══ LISTED RECORDS

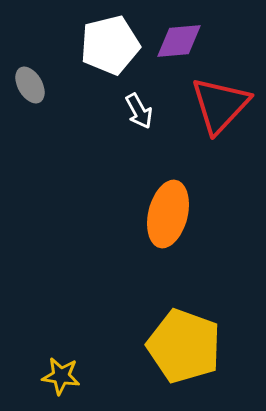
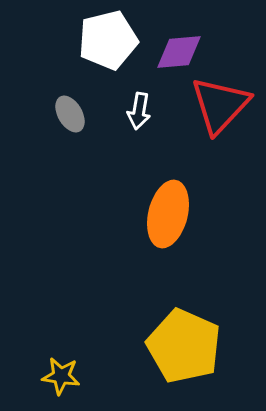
purple diamond: moved 11 px down
white pentagon: moved 2 px left, 5 px up
gray ellipse: moved 40 px right, 29 px down
white arrow: rotated 39 degrees clockwise
yellow pentagon: rotated 4 degrees clockwise
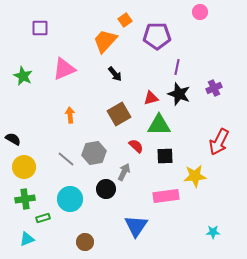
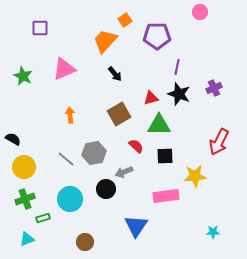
gray arrow: rotated 138 degrees counterclockwise
green cross: rotated 12 degrees counterclockwise
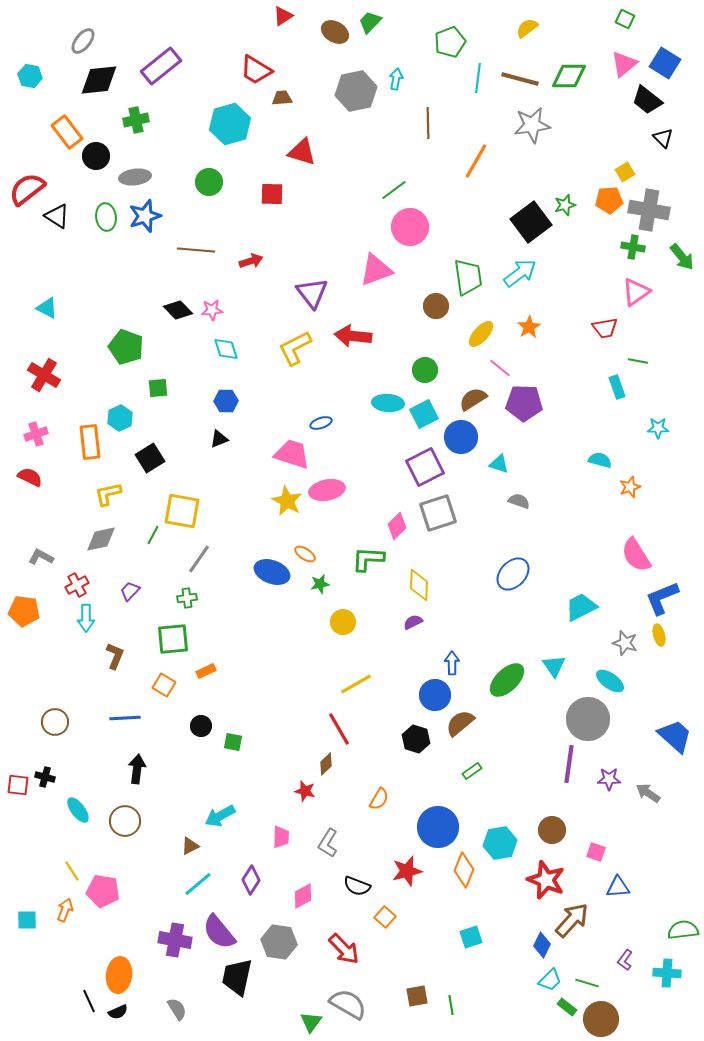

════

EXERCISE
Restate the data above word for word, omitting every picture.

YOUR SOLUTION
purple diamond: moved 11 px down
white pentagon: moved 2 px left, 5 px up
gray ellipse: moved 40 px right, 29 px down
white arrow: rotated 39 degrees clockwise
yellow pentagon: rotated 4 degrees clockwise
gray arrow: rotated 138 degrees counterclockwise
green cross: rotated 12 degrees counterclockwise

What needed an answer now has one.